*** Source material Section Begins ***

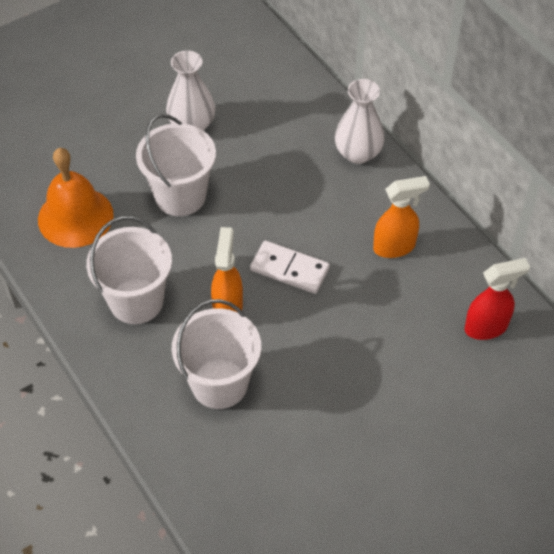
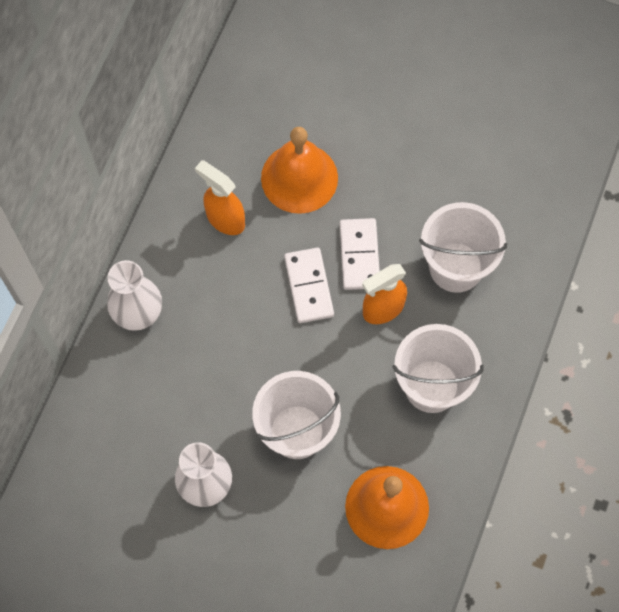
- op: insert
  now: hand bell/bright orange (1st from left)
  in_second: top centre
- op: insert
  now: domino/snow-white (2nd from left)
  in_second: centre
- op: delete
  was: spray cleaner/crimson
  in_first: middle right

*** Source material Section Ends ***

» Problem to solve
Which lines in the data above hold the word "from"? Return each of them.

» Written response
  now: hand bell/bright orange (1st from left)
  now: domino/snow-white (2nd from left)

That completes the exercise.